- [Data shown]
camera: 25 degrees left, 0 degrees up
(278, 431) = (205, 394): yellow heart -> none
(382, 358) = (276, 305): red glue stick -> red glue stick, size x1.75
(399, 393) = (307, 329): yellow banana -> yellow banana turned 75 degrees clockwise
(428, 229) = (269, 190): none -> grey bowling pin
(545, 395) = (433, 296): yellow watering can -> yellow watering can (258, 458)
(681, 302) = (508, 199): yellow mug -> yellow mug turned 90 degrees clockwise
---
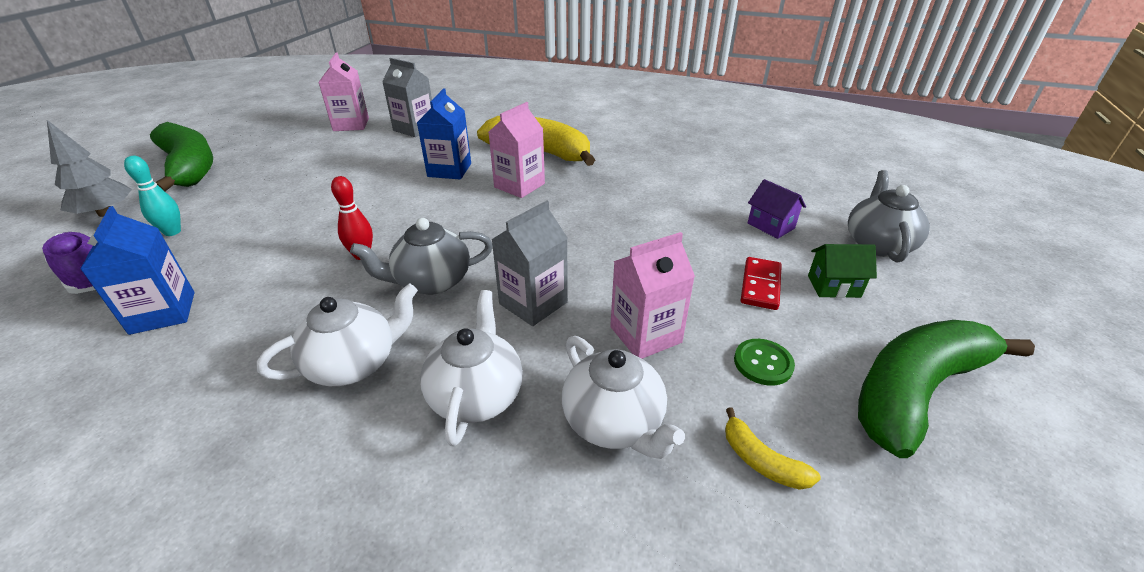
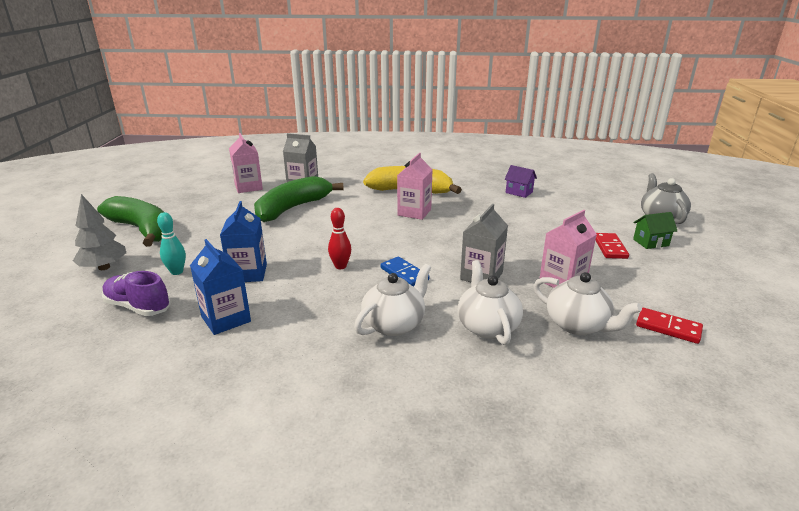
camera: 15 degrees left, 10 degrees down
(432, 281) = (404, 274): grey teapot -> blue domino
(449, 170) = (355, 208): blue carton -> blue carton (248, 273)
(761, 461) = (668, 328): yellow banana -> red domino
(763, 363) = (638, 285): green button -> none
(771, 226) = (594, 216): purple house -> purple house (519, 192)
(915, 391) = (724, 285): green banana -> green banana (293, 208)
==
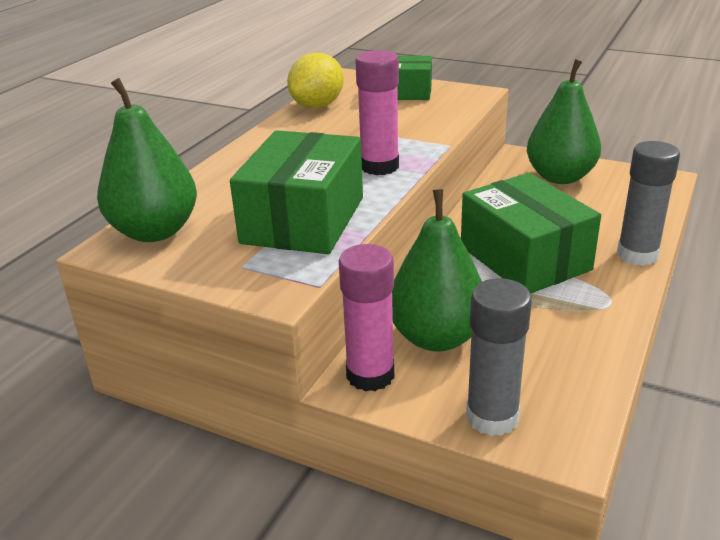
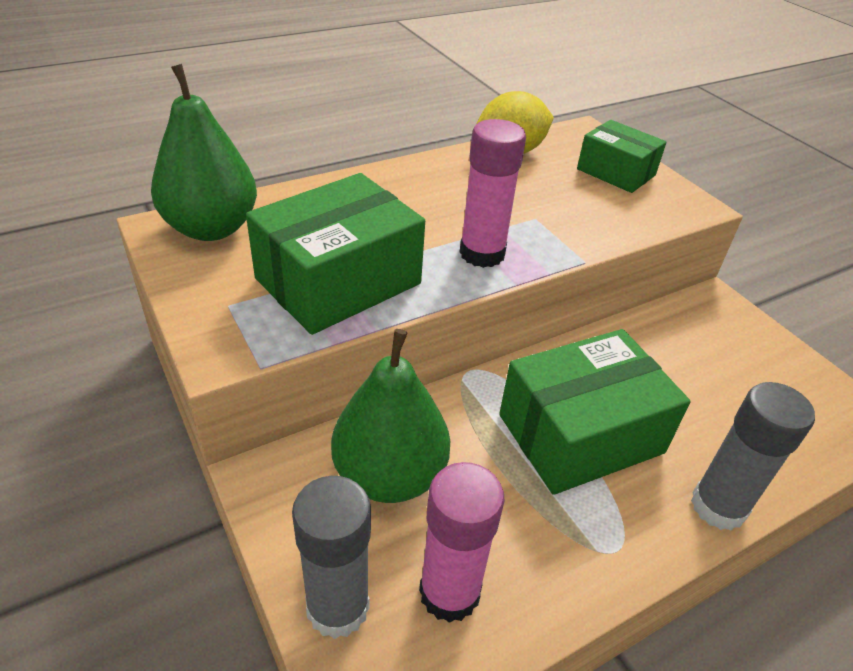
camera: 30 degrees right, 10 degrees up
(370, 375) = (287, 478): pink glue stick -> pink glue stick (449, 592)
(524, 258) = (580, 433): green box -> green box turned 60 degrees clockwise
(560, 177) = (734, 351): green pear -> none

- [What you need to do] Could you work out how many lines above contain the string "green"? Only the number should be given.

- [Exercise output] 4